- [What is required] Only the lines from the one with "mozemi (grey) (385,594,37,20) => nothing" to the end of the data below should be given again, exactly, with both ends included and pictures omitted.

[Start of section]

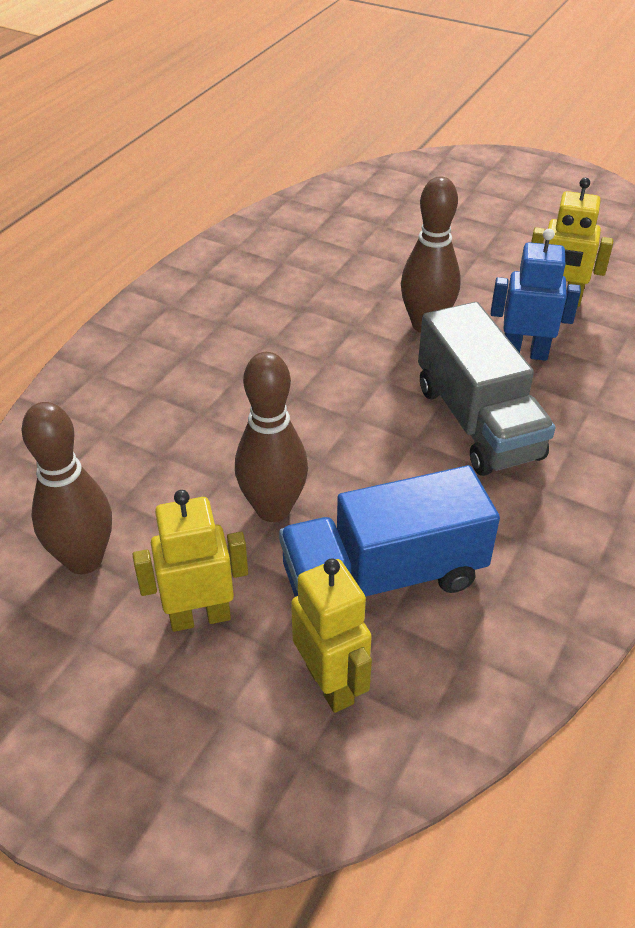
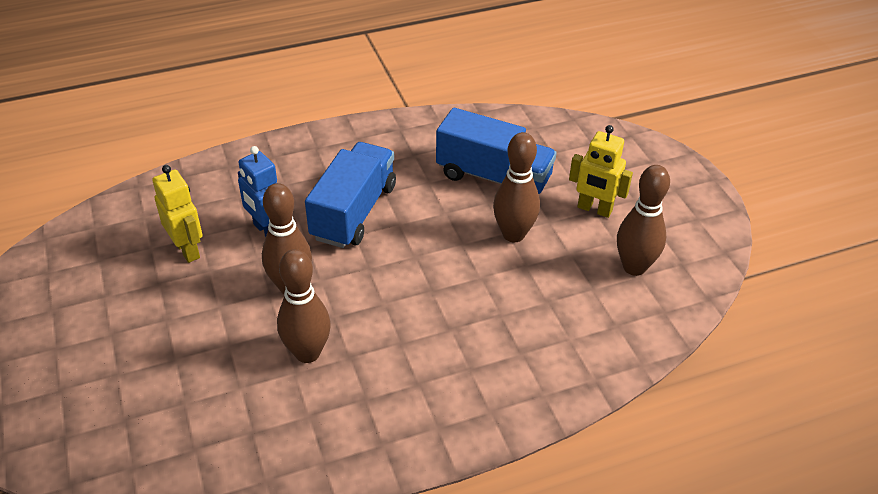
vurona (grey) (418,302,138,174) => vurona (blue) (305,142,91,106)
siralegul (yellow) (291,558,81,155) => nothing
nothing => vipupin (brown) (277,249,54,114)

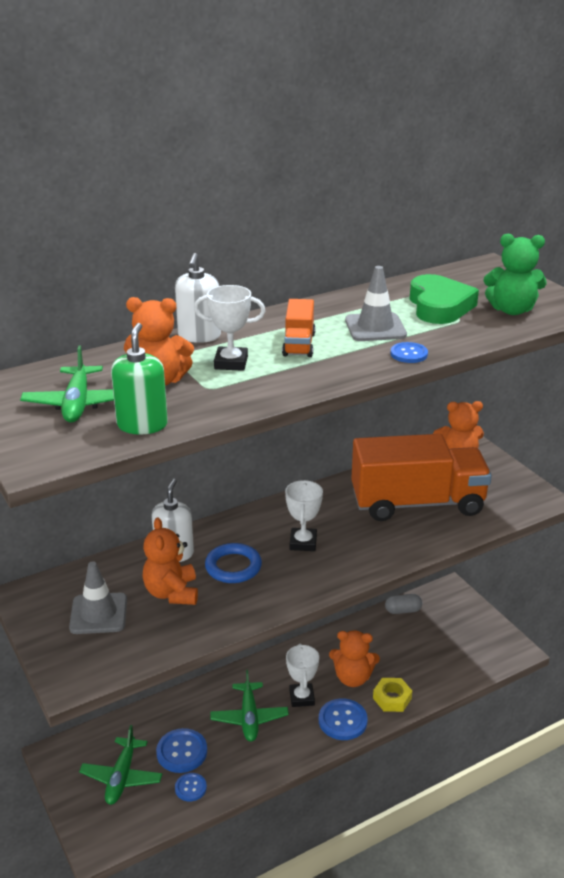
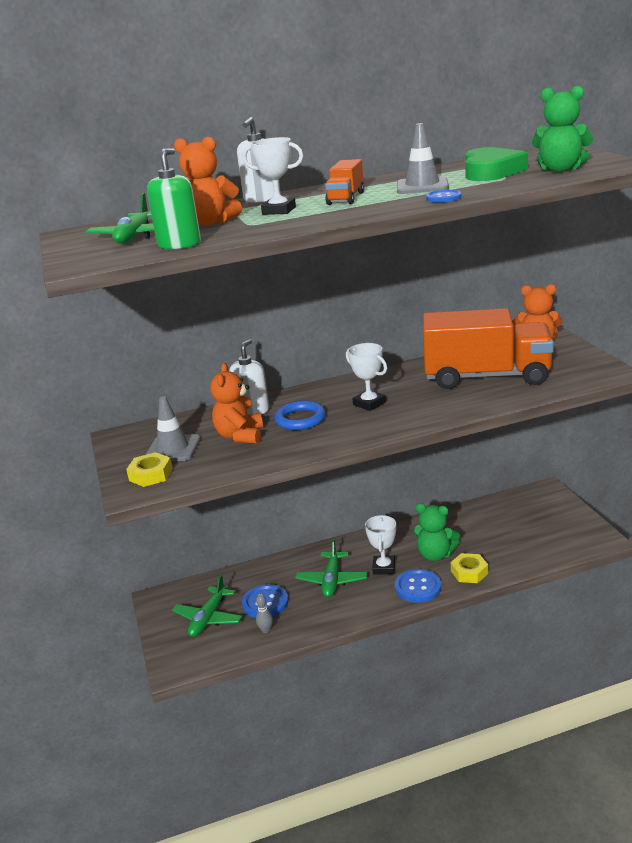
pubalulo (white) (285,480,38,71) => pubalulo (white) (346,343,41,68), 60 degrees counterclockwise
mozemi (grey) (385,594,37,20) => nothing
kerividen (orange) (329,631,51,56) => kerividen (green) (413,503,47,58)
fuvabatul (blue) (175,773,32,29) => vipupin (grey) (256,594,17,39)
nothing => lolelafol (yellow) (126,452,47,35)

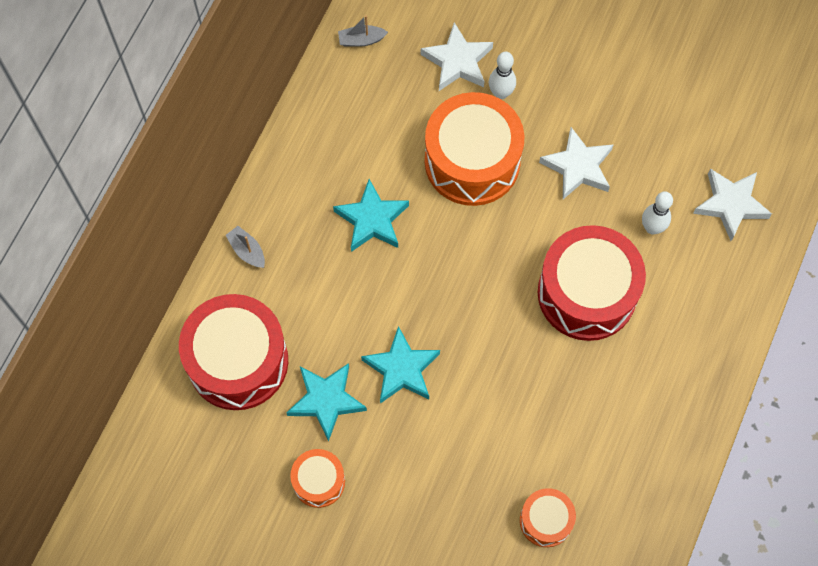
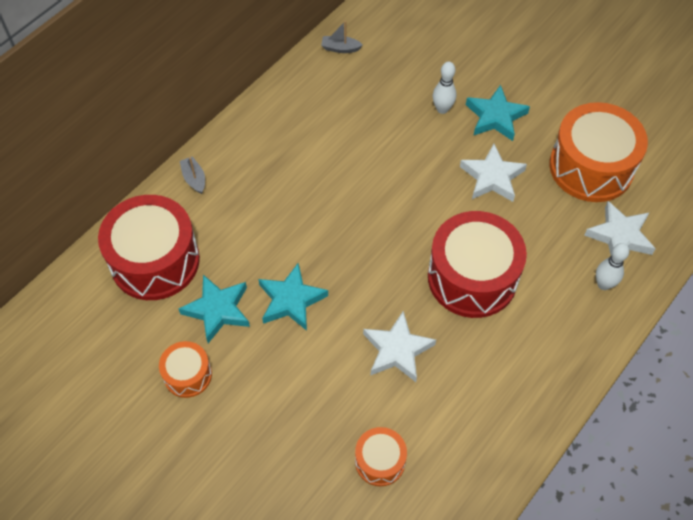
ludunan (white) (421,22,72,69) => ludunan (white) (363,311,73,71), moved
zisisil (orange) (425,92,100,114) => zisisil (orange) (549,102,99,100), moved
ludunan (turquoise) (333,179,76,73) => ludunan (turquoise) (466,85,64,56), moved
vipupin (white) (642,191,31,44) => vipupin (white) (596,243,34,47), moved

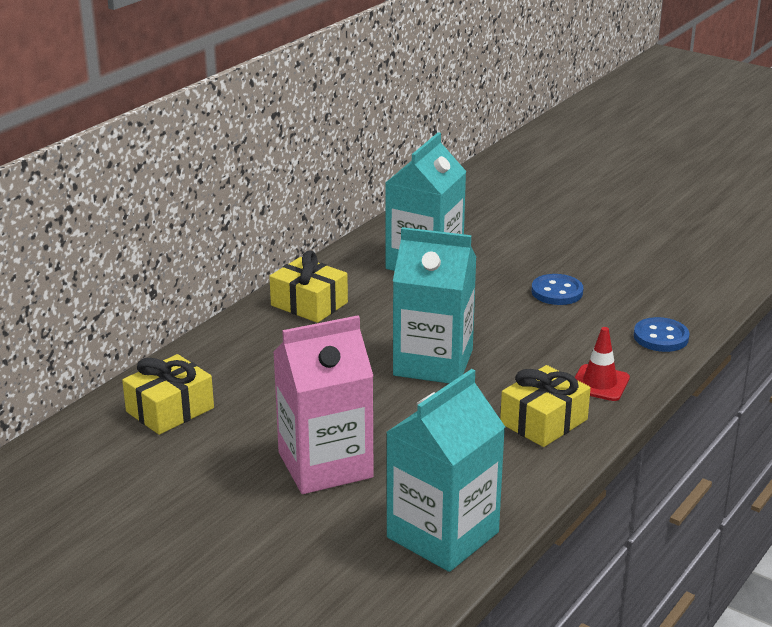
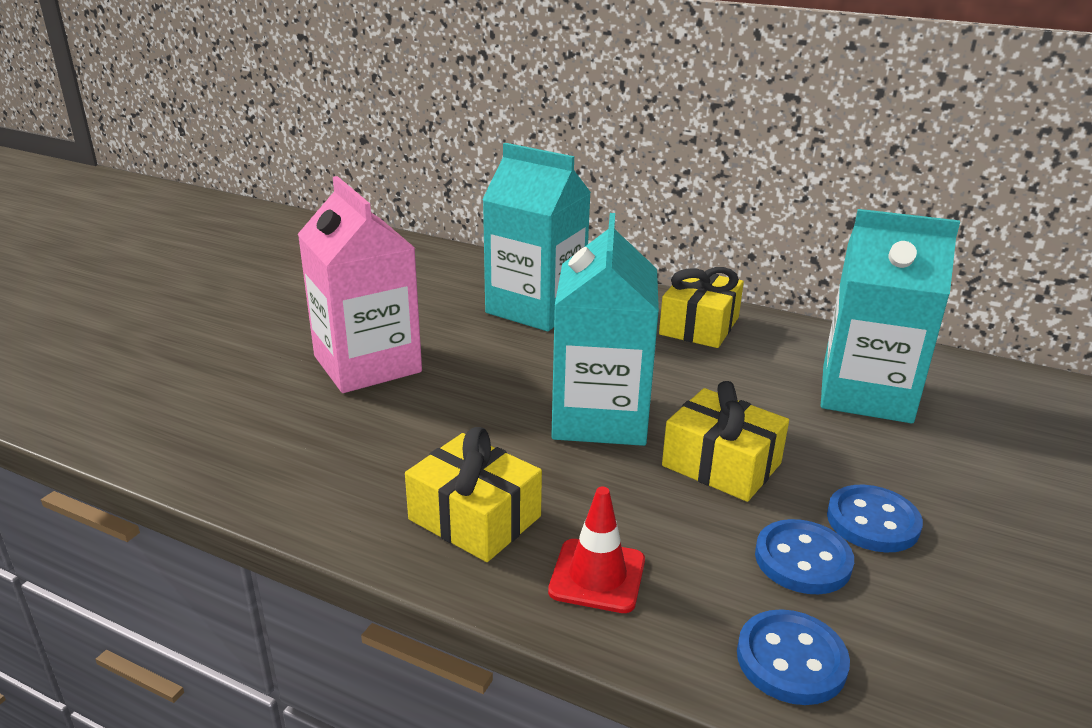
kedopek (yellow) (122,354,92,81) => kedopek (yellow) (662,381,127,121), moved
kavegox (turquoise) (386,369,119,203) => kavegox (turquoise) (482,143,109,188), moved
nothing => fuvabatul (blue) (755,519,99,75)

[End of section]

- [Answer below]
mozemi (grey) (385,594,37,20) => nothing
kerividen (orange) (329,631,51,56) => kerividen (green) (413,503,47,58)
fuvabatul (blue) (175,773,32,29) => vipupin (grey) (256,594,17,39)
nothing => lolelafol (yellow) (126,452,47,35)

ludunan (white) (421,22,72,69) => ludunan (white) (363,311,73,71), moved
zisisil (orange) (425,92,100,114) => zisisil (orange) (549,102,99,100), moved
ludunan (turquoise) (333,179,76,73) => ludunan (turquoise) (466,85,64,56), moved
vipupin (white) (642,191,31,44) => vipupin (white) (596,243,34,47), moved

kedopek (yellow) (122,354,92,81) => kedopek (yellow) (662,381,127,121), moved
kavegox (turquoise) (386,369,119,203) => kavegox (turquoise) (482,143,109,188), moved
nothing => fuvabatul (blue) (755,519,99,75)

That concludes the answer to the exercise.